**What to do**
Print back each record unchanged, without pictures.

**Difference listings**
· · · · · · ·

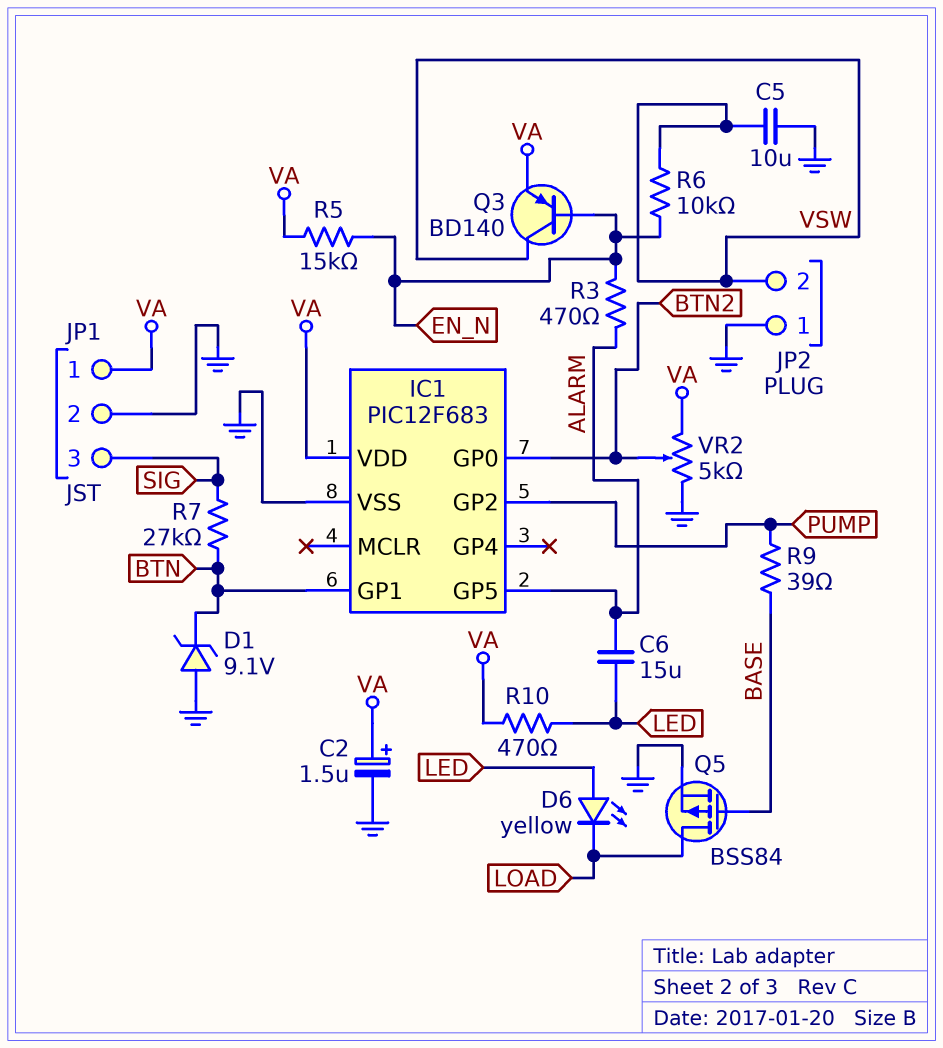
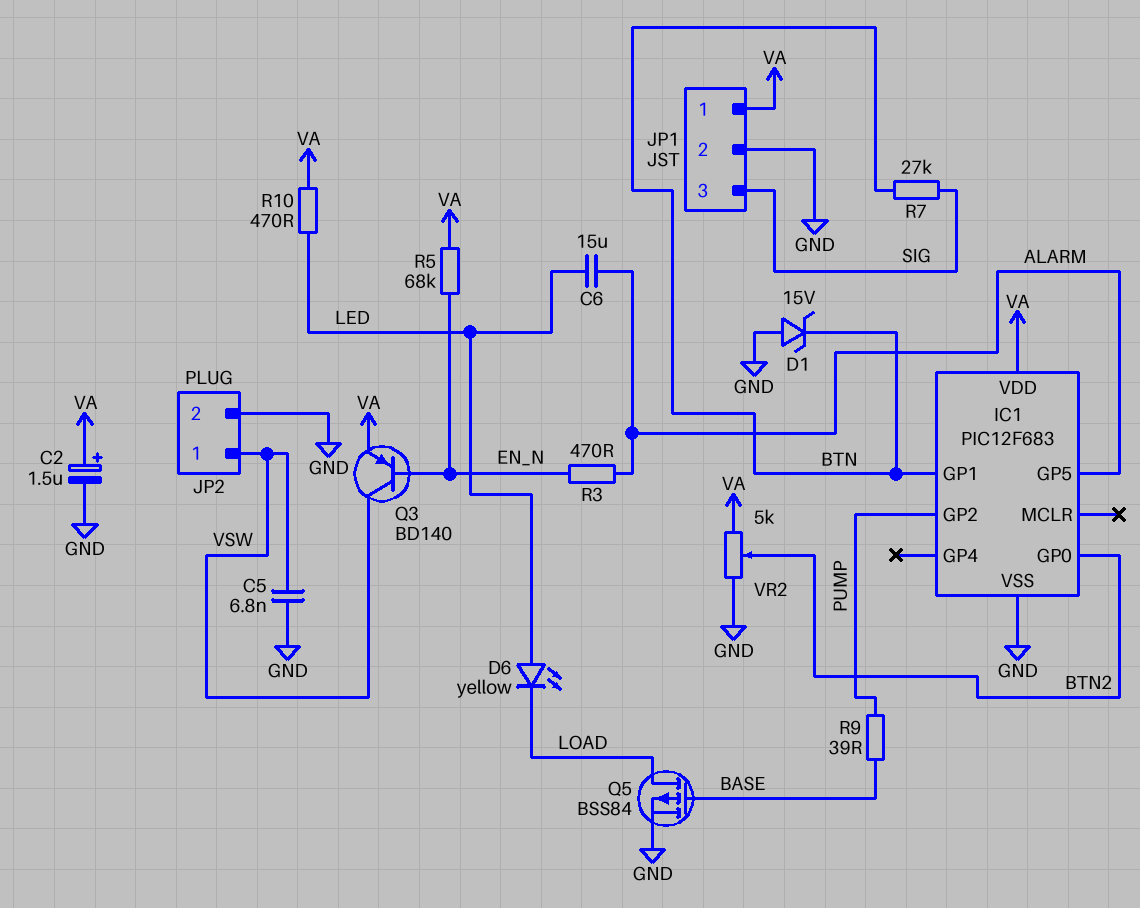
C5: 10uF (GND, VSW) -> 6.8nF (GND, VSW)
D1: zener 9.1V (A GND, K BTN) -> zener 15V (A GND, K BTN)
JP2 pin 1: GND -> VSW
JP2 pin 2: VSW -> GND
R5: 15k (EN_N, VA) -> 68k (EN_N, VA)
R6: 10k (EN_N, VSW) -> none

· · · · · · ·

**Result for this task**
C5: 10uF (GND, VSW) -> 6.8nF (GND, VSW)
D1: zener 9.1V (A GND, K BTN) -> zener 15V (A GND, K BTN)
JP2 pin 1: GND -> VSW
JP2 pin 2: VSW -> GND
R5: 15k (EN_N, VA) -> 68k (EN_N, VA)
R6: 10k (EN_N, VSW) -> none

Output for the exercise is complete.